Record excerpts:
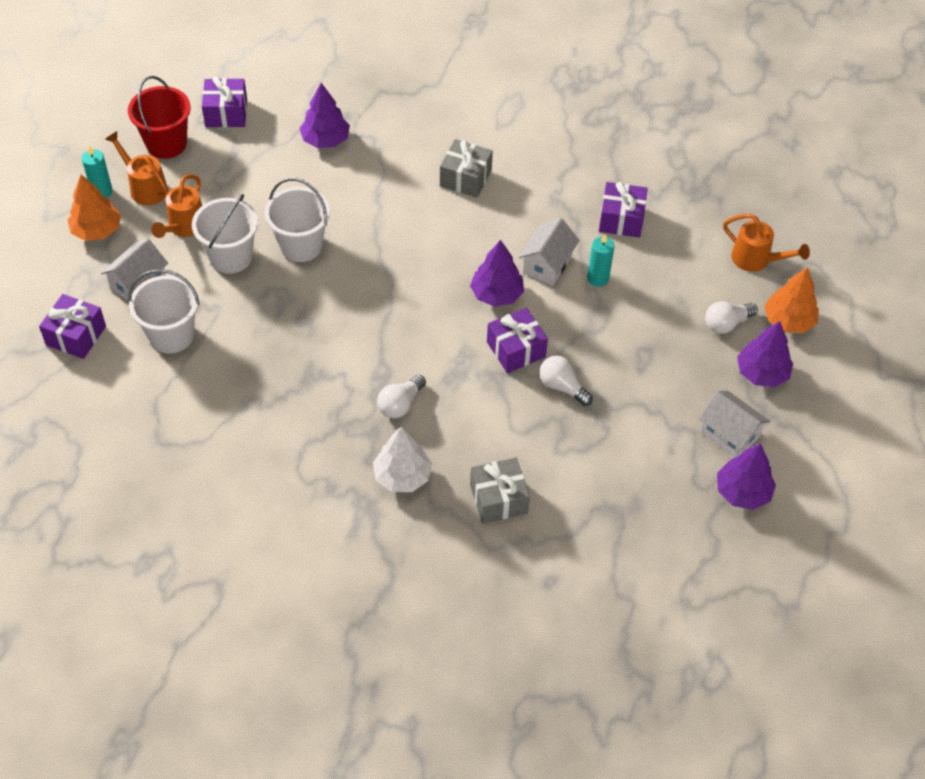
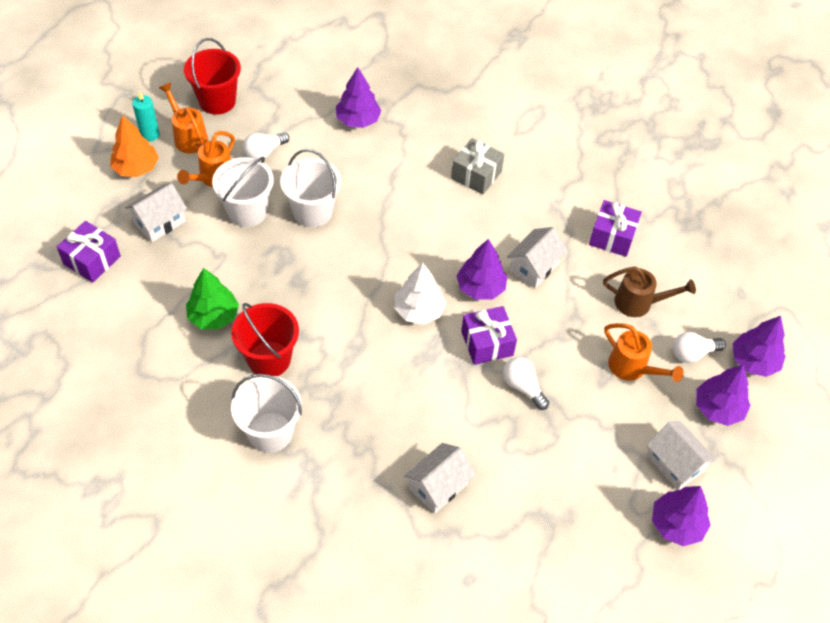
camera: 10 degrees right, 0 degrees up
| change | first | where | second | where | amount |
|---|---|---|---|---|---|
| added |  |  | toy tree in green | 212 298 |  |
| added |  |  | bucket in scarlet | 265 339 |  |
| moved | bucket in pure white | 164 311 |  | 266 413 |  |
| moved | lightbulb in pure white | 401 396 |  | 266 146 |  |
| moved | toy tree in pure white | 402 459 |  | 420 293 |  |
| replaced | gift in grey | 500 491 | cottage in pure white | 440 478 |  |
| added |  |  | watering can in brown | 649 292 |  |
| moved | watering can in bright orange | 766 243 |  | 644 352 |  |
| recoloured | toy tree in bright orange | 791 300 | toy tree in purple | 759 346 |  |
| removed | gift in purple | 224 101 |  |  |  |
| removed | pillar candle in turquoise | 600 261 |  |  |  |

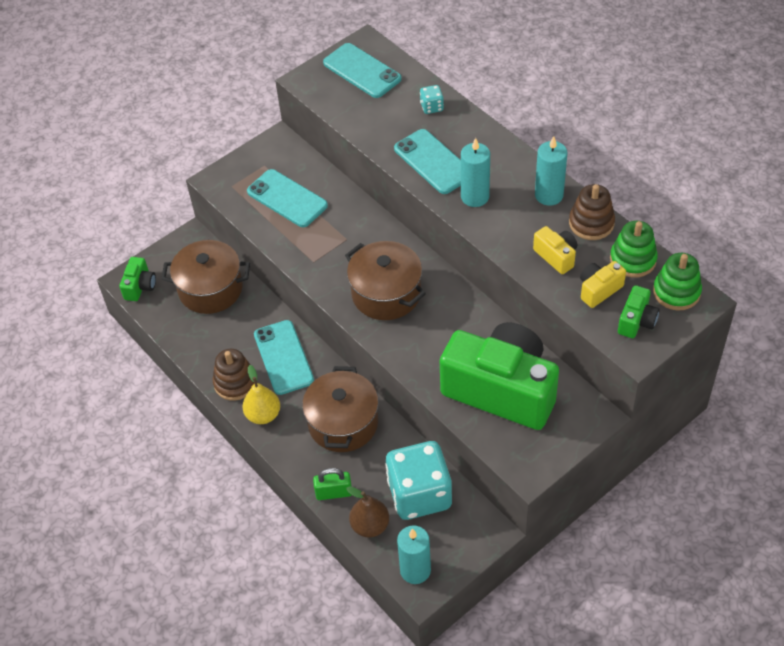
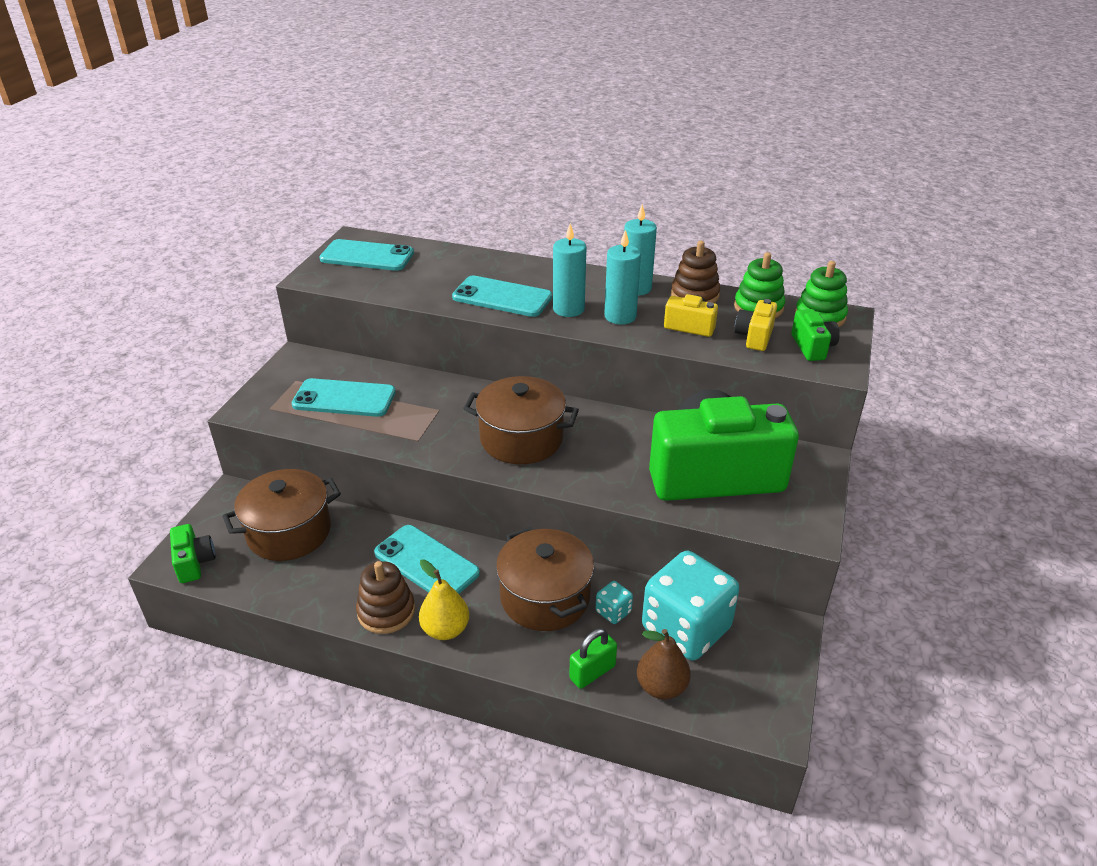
camera: 35 degrees left, 15 degrees down
| change | first | where | second | where | amount |
|---|---|---|---|---|---|
| moved | game die in turquoise | 432 99 |  | 614 602 |  |
| moved | pillar candle in turquoise | 414 554 |  | 622 277 |  |

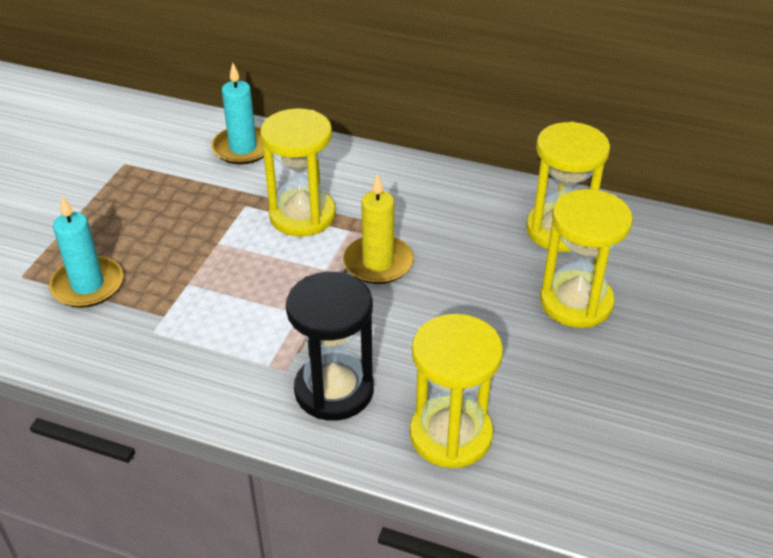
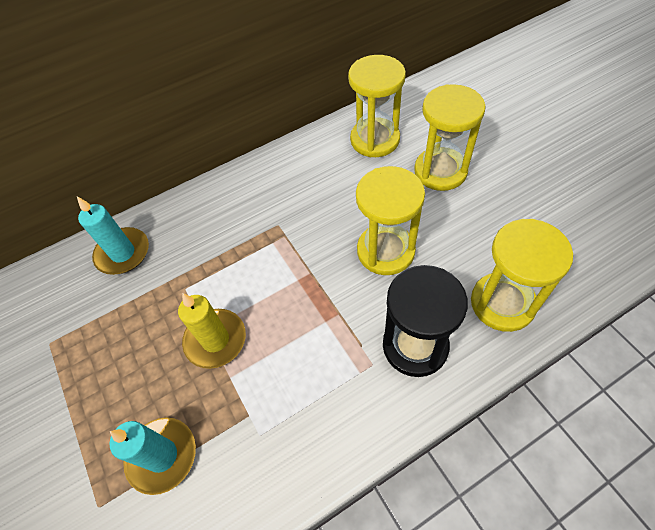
camera: 45 degrees left, 15 degrees up
| change | first | where | second | where | amount |
|---|---|---|---|---|---|
| moved | pillar candle in yellow | 378 228 |  | 212 331 |  |
| moved | hourglass in yellow | 298 172 |  | 390 220 |  |

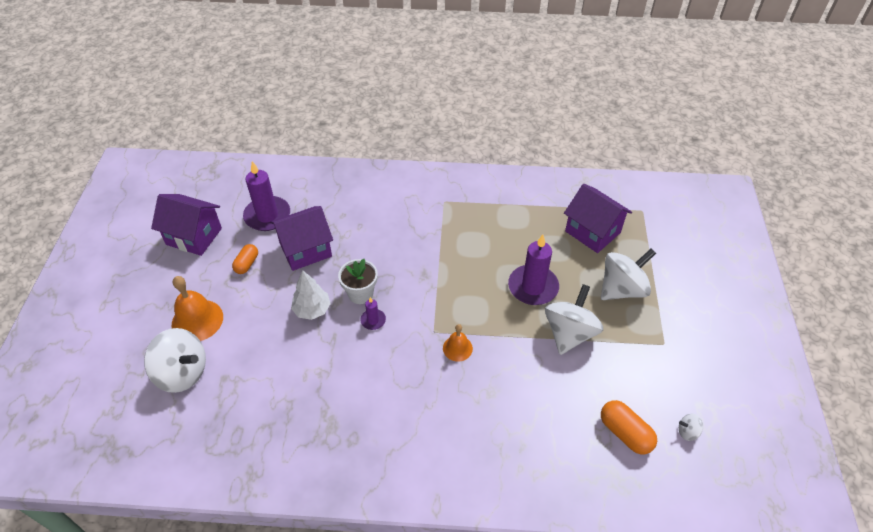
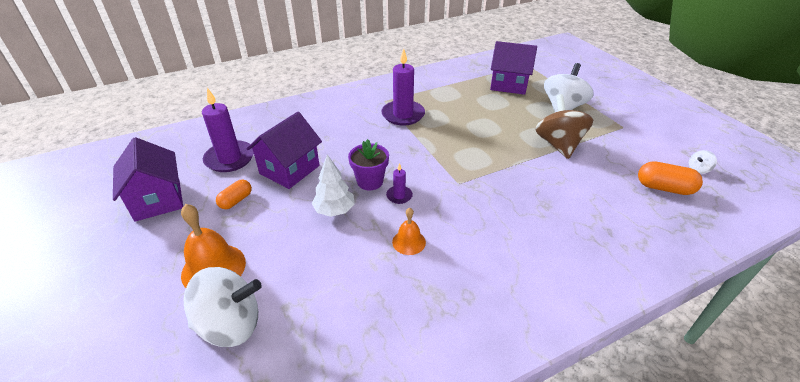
camera: 30 degrees left, 10 degrees down
| change | first | where | second | where | amount |
|---|---|---|---|---|---|
| turned | cottage in purple | 186 225 |  | 148 179 | 75 degrees clockwise |
| turned | pill in bright orange | 245 259 |  | 234 194 | 45 degrees clockwise |
| recoloured | flower pot in pure white | 358 281 | flower pot in purple | 368 164 |  |
| moved | pillar candle in purple | 533 270 |  | 403 87 |  |
| moved | school bell in bright orange | 458 342 |  | 409 231 |  |
| recoloured | whirligig in pure white | 574 319 | whirligig in brown | 564 126 |  |

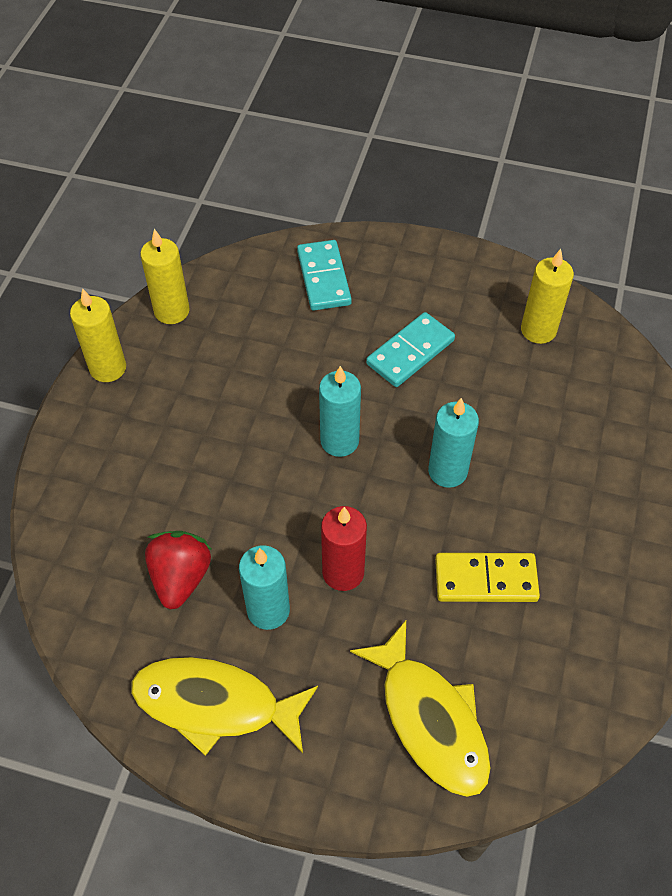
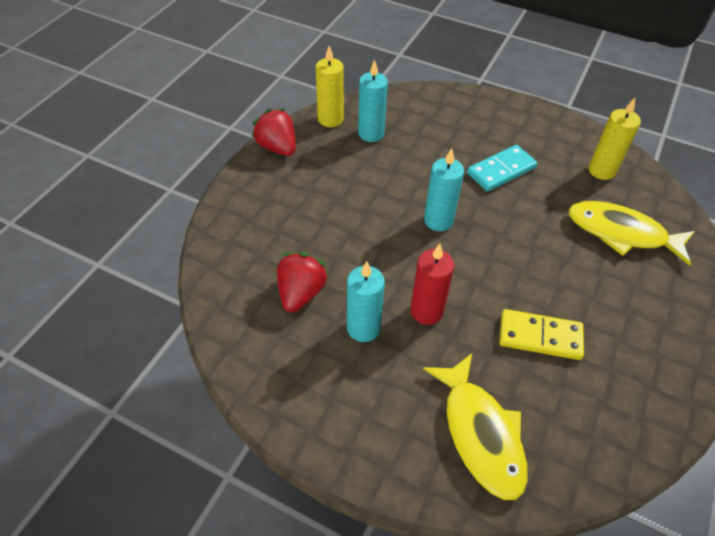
camera: 10 degrees right, 5 degrees down
| change | first | where | second | where | amount |
|---|---|---|---|---|---|
| replaced | pillar candle in yellow | 98 335 | berry in scarlet | 274 132 |  |
| moved | pillar candle in turquoise | 453 443 |  | 373 100 |  |
| moved | fish figure in yellow | 224 706 |  | 631 233 |  |
| removed | domino in turquoise | 324 275 |  |  |  |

Goal of the exercise: All entries above must be duplicated exactly; please omit any picture they hold.

Solved problem:
camera: 10 degrees right, 0 degrees up
| change | first | where | second | where | amount |
|---|---|---|---|---|---|
| added |  |  | toy tree in green | 212 298 |  |
| added |  |  | bucket in scarlet | 265 339 |  |
| moved | bucket in pure white | 164 311 |  | 266 413 |  |
| moved | lightbulb in pure white | 401 396 |  | 266 146 |  |
| moved | toy tree in pure white | 402 459 |  | 420 293 |  |
| replaced | gift in grey | 500 491 | cottage in pure white | 440 478 |  |
| added |  |  | watering can in brown | 649 292 |  |
| moved | watering can in bright orange | 766 243 |  | 644 352 |  |
| recoloured | toy tree in bright orange | 791 300 | toy tree in purple | 759 346 |  |
| removed | gift in purple | 224 101 |  |  |  |
| removed | pillar candle in turquoise | 600 261 |  |  |  |

camera: 35 degrees left, 15 degrees down
| change | first | where | second | where | amount |
|---|---|---|---|---|---|
| moved | game die in turquoise | 432 99 |  | 614 602 |  |
| moved | pillar candle in turquoise | 414 554 |  | 622 277 |  |

camera: 45 degrees left, 15 degrees up
| change | first | where | second | where | amount |
|---|---|---|---|---|---|
| moved | pillar candle in yellow | 378 228 |  | 212 331 |  |
| moved | hourglass in yellow | 298 172 |  | 390 220 |  |

camera: 30 degrees left, 10 degrees down
| change | first | where | second | where | amount |
|---|---|---|---|---|---|
| turned | cottage in purple | 186 225 |  | 148 179 | 75 degrees clockwise |
| turned | pill in bright orange | 245 259 |  | 234 194 | 45 degrees clockwise |
| recoloured | flower pot in pure white | 358 281 | flower pot in purple | 368 164 |  |
| moved | pillar candle in purple | 533 270 |  | 403 87 |  |
| moved | school bell in bright orange | 458 342 |  | 409 231 |  |
| recoloured | whirligig in pure white | 574 319 | whirligig in brown | 564 126 |  |

camera: 10 degrees right, 5 degrees down
| change | first | where | second | where | amount |
|---|---|---|---|---|---|
| replaced | pillar candle in yellow | 98 335 | berry in scarlet | 274 132 |  |
| moved | pillar candle in turquoise | 453 443 |  | 373 100 |  |
| moved | fish figure in yellow | 224 706 |  | 631 233 |  |
| removed | domino in turquoise | 324 275 |  |  |  |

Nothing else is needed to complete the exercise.